*** Entries provided

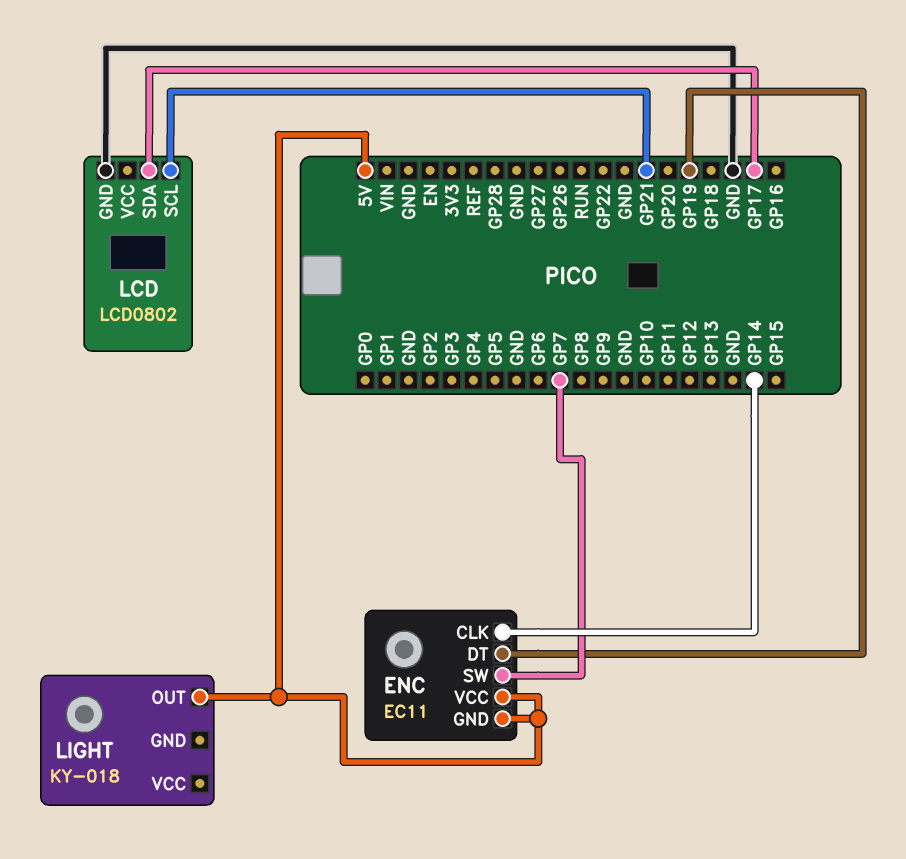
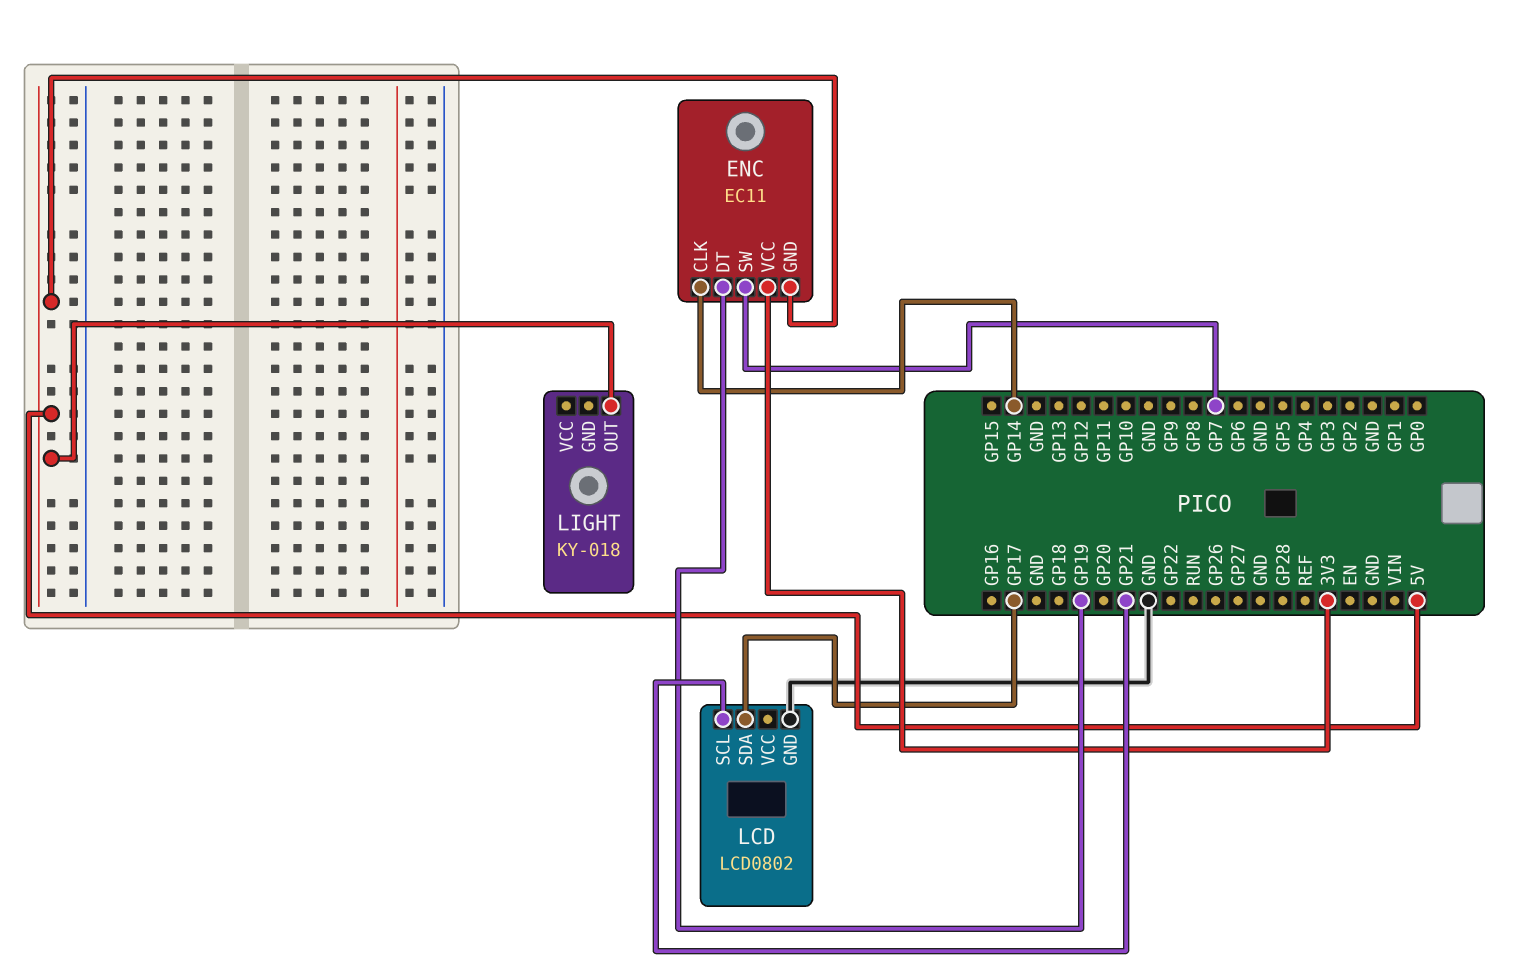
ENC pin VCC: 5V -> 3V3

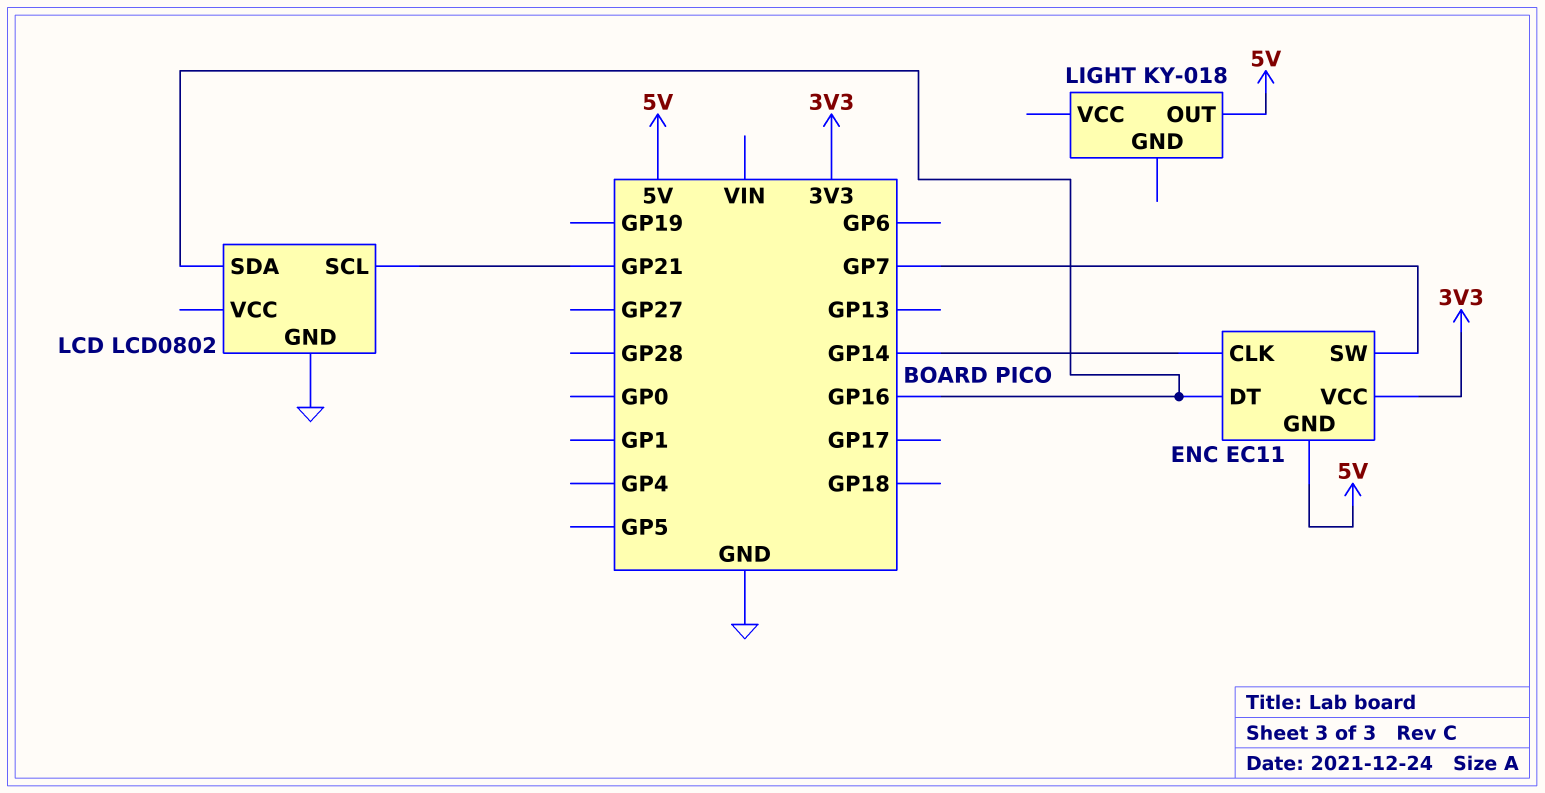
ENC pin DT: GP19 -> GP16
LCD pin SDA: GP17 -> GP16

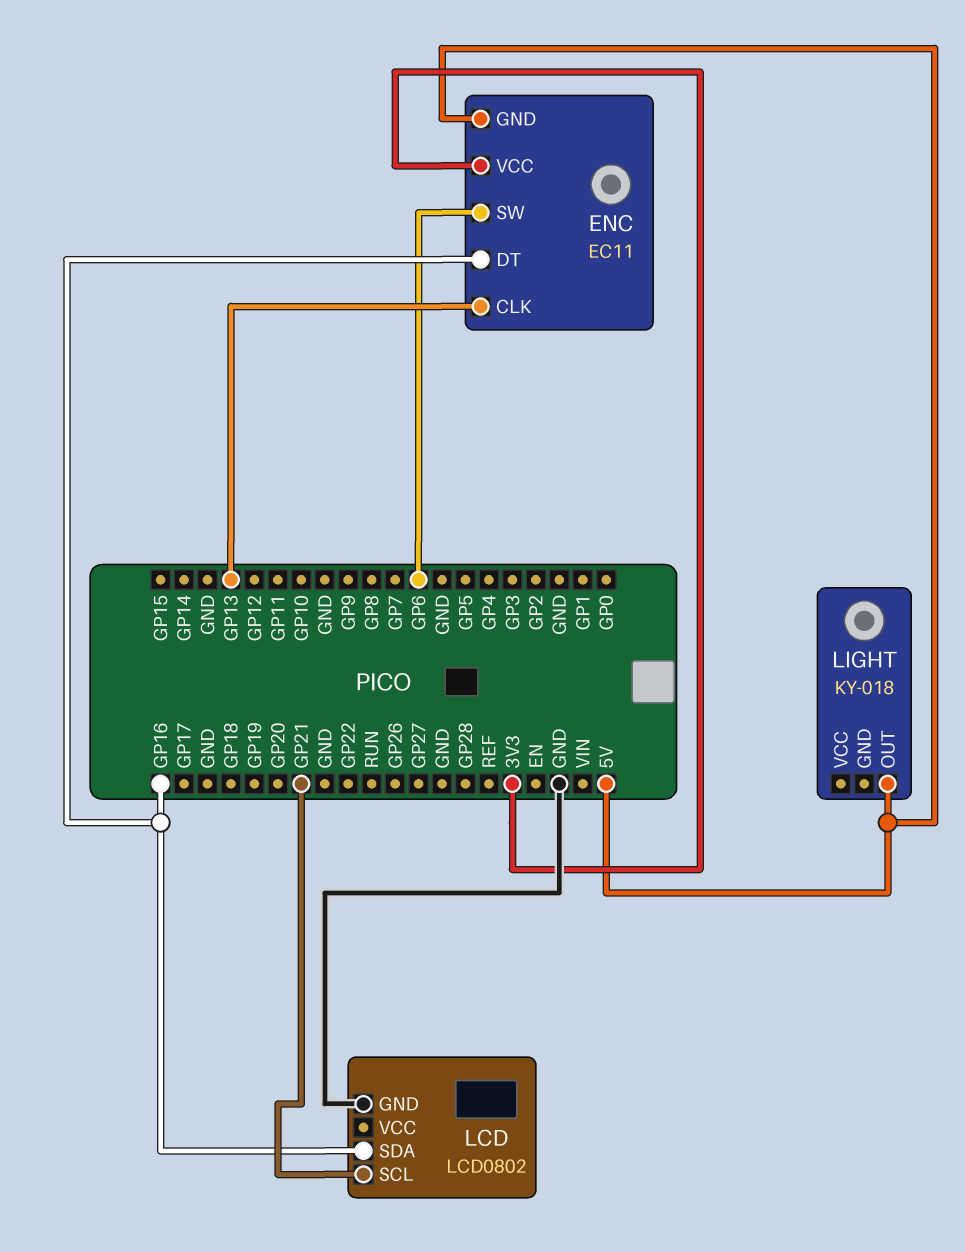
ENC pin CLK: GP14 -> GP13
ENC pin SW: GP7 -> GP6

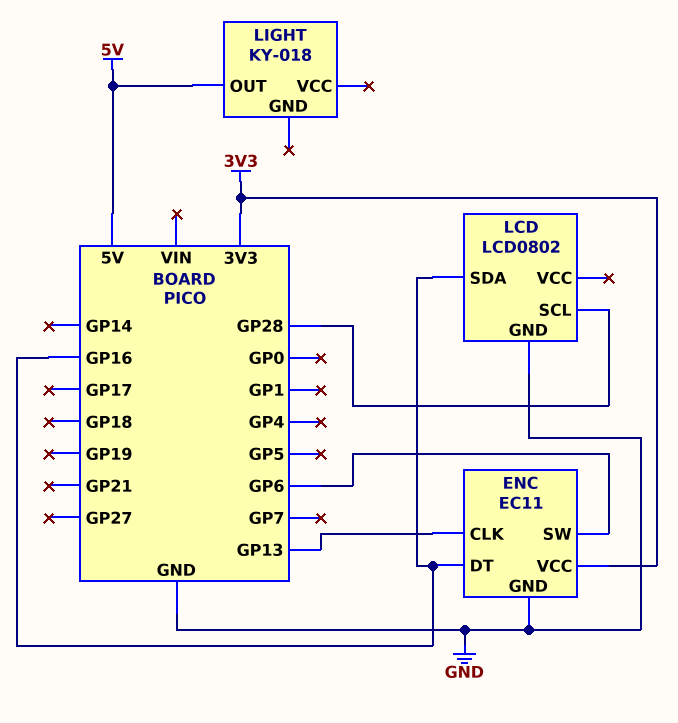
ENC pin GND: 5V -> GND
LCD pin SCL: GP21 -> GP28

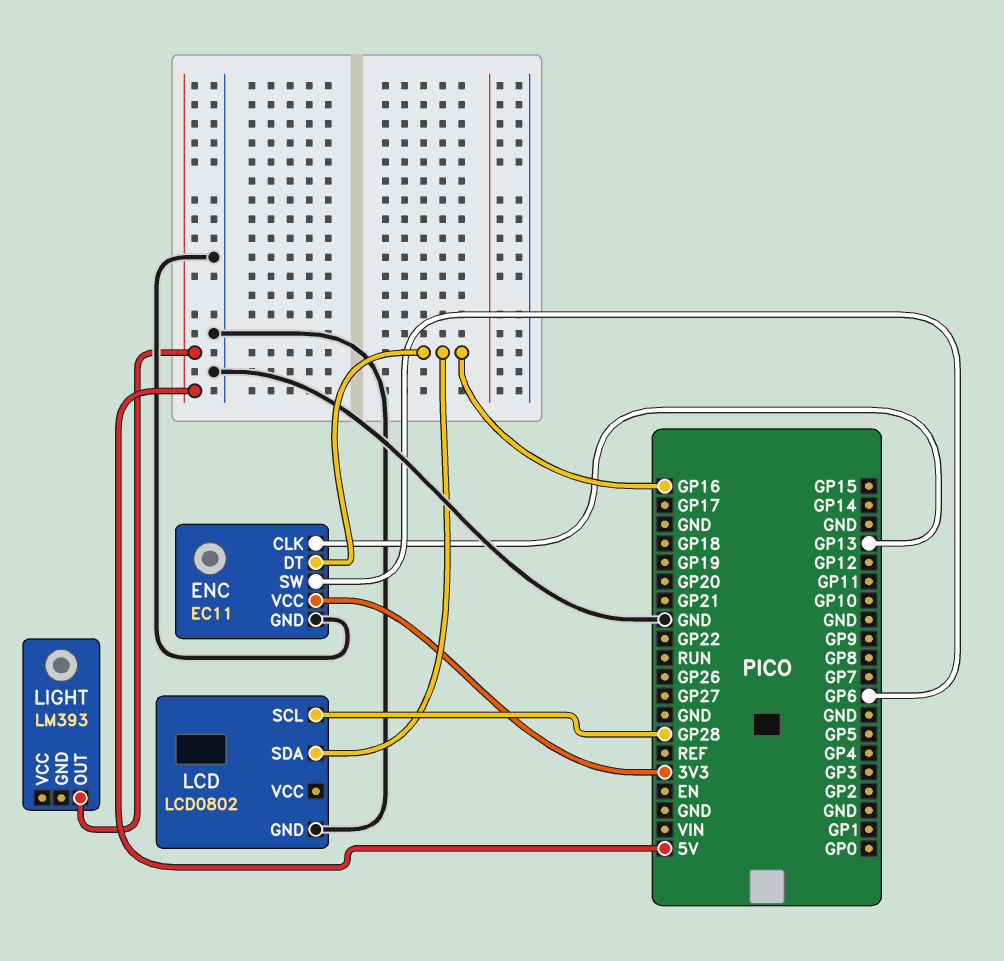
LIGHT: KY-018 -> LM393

******

Exercise details: The records must come back exactly, with their pictures removed.

Solution:
ENC pin VCC: 5V -> 3V3

ENC pin DT: GP19 -> GP16
LCD pin SDA: GP17 -> GP16

ENC pin CLK: GP14 -> GP13
ENC pin SW: GP7 -> GP6

ENC pin GND: 5V -> GND
LCD pin SCL: GP21 -> GP28

LIGHT: KY-018 -> LM393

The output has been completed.